** Data in this exercise follows **

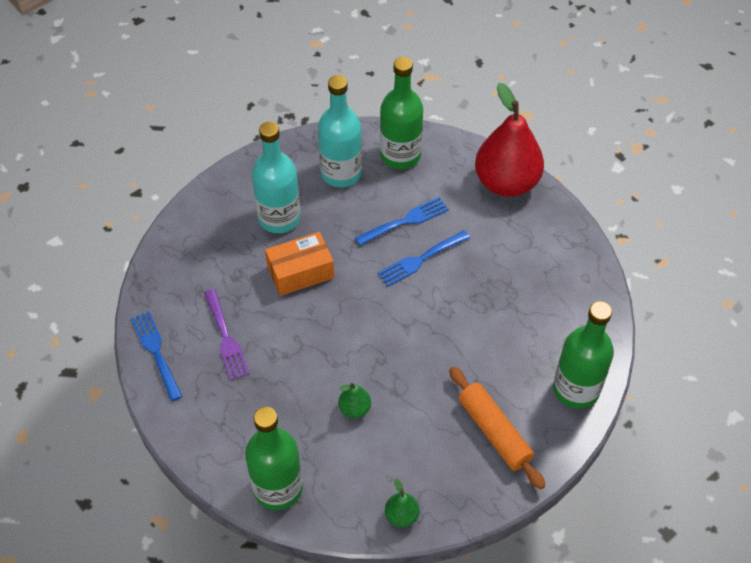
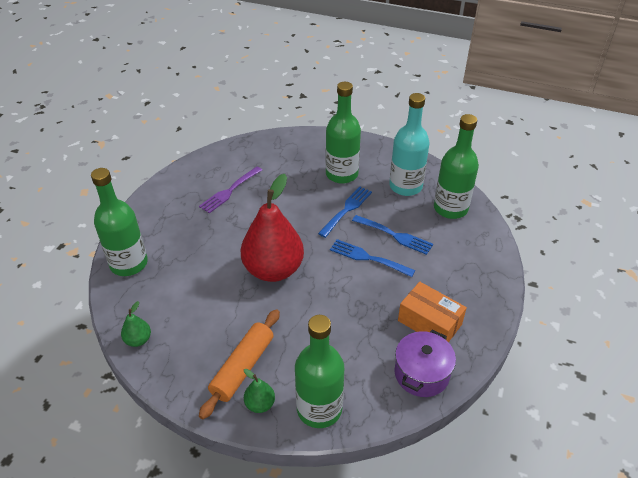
camera: 60 degrees right, 10 degrees down
blue fork [131,311,183,401] -> blue fork moved to [318,186,372,238]
turquoise bottle [252,122,300,233] -> green bottle [325,82,361,184]
orange box [265,232,334,296] -> orange box moved to [398,282,467,342]
green pear [338,383,371,418] -> green pear moved to [244,369,275,413]
red pear [475,83,544,197] -> red pear moved to [241,174,304,282]
none -> purple pot [394,330,456,397]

** End of Data in this exercise **

▸ What you have to do
Transcribe the complete set of entries verbatim. No pictures belong in the copy.

▸ Expected answer
camera: 60 degrees right, 10 degrees down
blue fork [131,311,183,401] -> blue fork moved to [318,186,372,238]
turquoise bottle [252,122,300,233] -> green bottle [325,82,361,184]
orange box [265,232,334,296] -> orange box moved to [398,282,467,342]
green pear [338,383,371,418] -> green pear moved to [244,369,275,413]
red pear [475,83,544,197] -> red pear moved to [241,174,304,282]
none -> purple pot [394,330,456,397]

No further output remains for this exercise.